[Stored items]
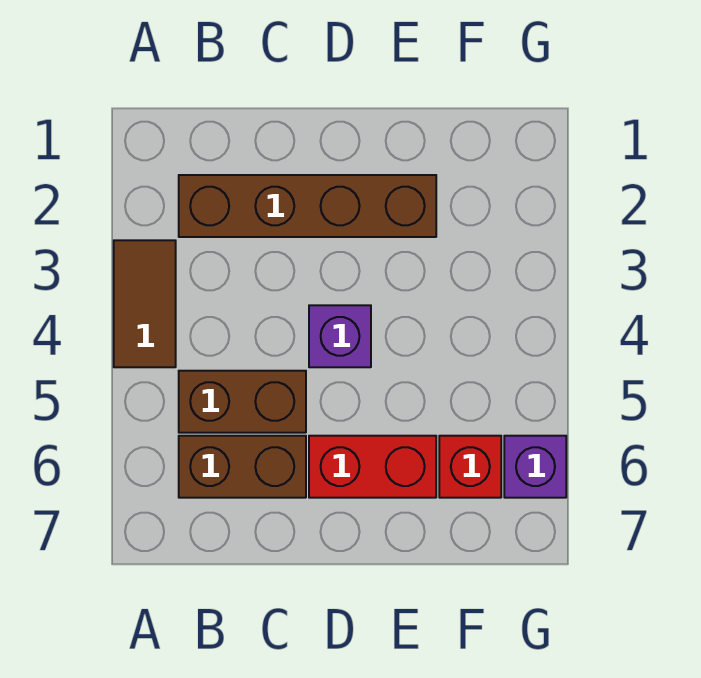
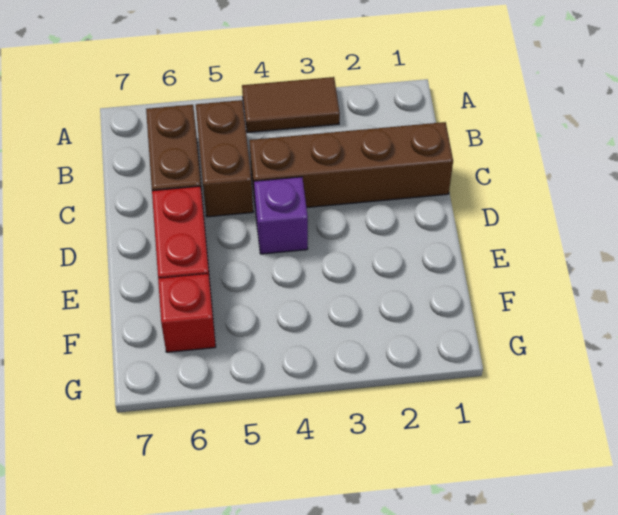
brown 1x4 brick [179,175,436,237] -> brown 1x4 brick turned to [249,122,453,211]
purple 1x1 brick [504,436,566,498] -> none

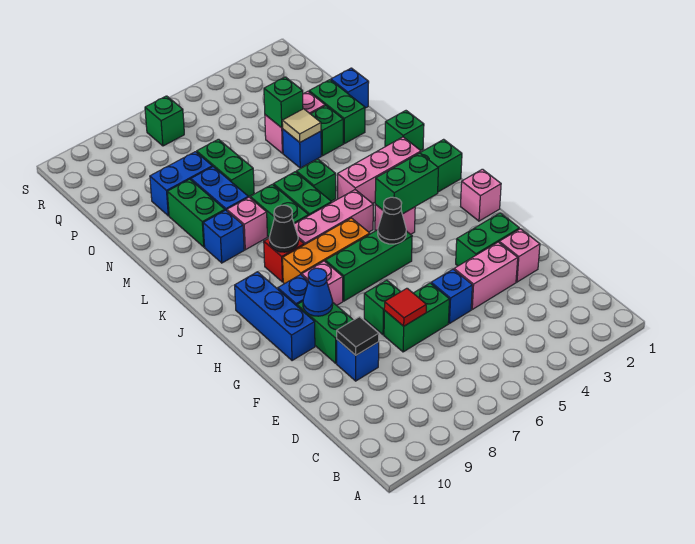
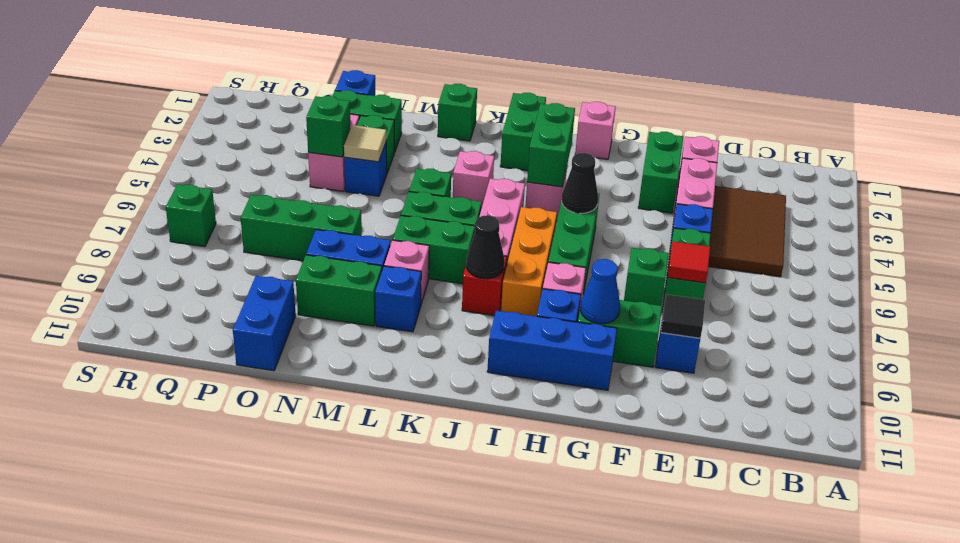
none -> brown 2x3 tile [708,186,786,277]
pink 1x3 brick [338,137,421,203] -> pink 1x1 brick [453,151,494,209]
green 1x2 brick [197,139,254,197] -> green 1x3 brick [241,195,362,261]
blue 1x2 brick [150,152,212,216] -> blue 1x2 brick moved to [233,276,296,371]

**The problem**
Take the data above and repeat it exactly, leaving each picture out.

**Exercise answer**
brown 1x4 brick [179,175,436,237] -> brown 1x4 brick turned to [249,122,453,211]
purple 1x1 brick [504,436,566,498] -> none

none -> brown 2x3 tile [708,186,786,277]
pink 1x3 brick [338,137,421,203] -> pink 1x1 brick [453,151,494,209]
green 1x2 brick [197,139,254,197] -> green 1x3 brick [241,195,362,261]
blue 1x2 brick [150,152,212,216] -> blue 1x2 brick moved to [233,276,296,371]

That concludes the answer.